» **Goal of the exercise**: Repeat back the listing below, word for word and in full.
*** Begin section ***
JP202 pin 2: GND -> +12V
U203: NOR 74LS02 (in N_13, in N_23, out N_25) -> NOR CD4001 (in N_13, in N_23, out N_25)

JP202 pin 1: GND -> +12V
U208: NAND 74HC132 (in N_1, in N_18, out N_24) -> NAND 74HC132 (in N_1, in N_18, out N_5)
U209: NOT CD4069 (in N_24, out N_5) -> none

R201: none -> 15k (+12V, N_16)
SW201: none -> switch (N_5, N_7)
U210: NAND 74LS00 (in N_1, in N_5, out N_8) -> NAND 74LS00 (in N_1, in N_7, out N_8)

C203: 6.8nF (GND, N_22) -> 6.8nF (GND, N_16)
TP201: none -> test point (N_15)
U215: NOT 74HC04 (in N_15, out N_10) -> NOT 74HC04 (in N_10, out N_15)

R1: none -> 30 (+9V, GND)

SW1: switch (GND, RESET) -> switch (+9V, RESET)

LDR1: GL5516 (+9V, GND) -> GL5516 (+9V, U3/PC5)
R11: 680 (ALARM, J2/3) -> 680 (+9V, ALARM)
*** End section ***
» **Output below**:
JP202 pin 2: GND -> +12V
U203: NOR 74LS02 (in N_13, in N_23, out N_25) -> NOR CD4001 (in N_13, in N_23, out N_25)

JP202 pin 1: GND -> +12V
U208: NAND 74HC132 (in N_1, in N_18, out N_24) -> NAND 74HC132 (in N_1, in N_18, out N_5)
U209: NOT CD4069 (in N_24, out N_5) -> none

R201: none -> 15k (+12V, N_16)
SW201: none -> switch (N_5, N_7)
U210: NAND 74LS00 (in N_1, in N_5, out N_8) -> NAND 74LS00 (in N_1, in N_7, out N_8)

C203: 6.8nF (GND, N_22) -> 6.8nF (GND, N_16)
TP201: none -> test point (N_15)
U215: NOT 74HC04 (in N_15, out N_10) -> NOT 74HC04 (in N_10, out N_15)

R1: none -> 30 (+9V, GND)

SW1: switch (GND, RESET) -> switch (+9V, RESET)

LDR1: GL5516 (+9V, GND) -> GL5516 (+9V, U3/PC5)
R11: 680 (ALARM, J2/3) -> 680 (+9V, ALARM)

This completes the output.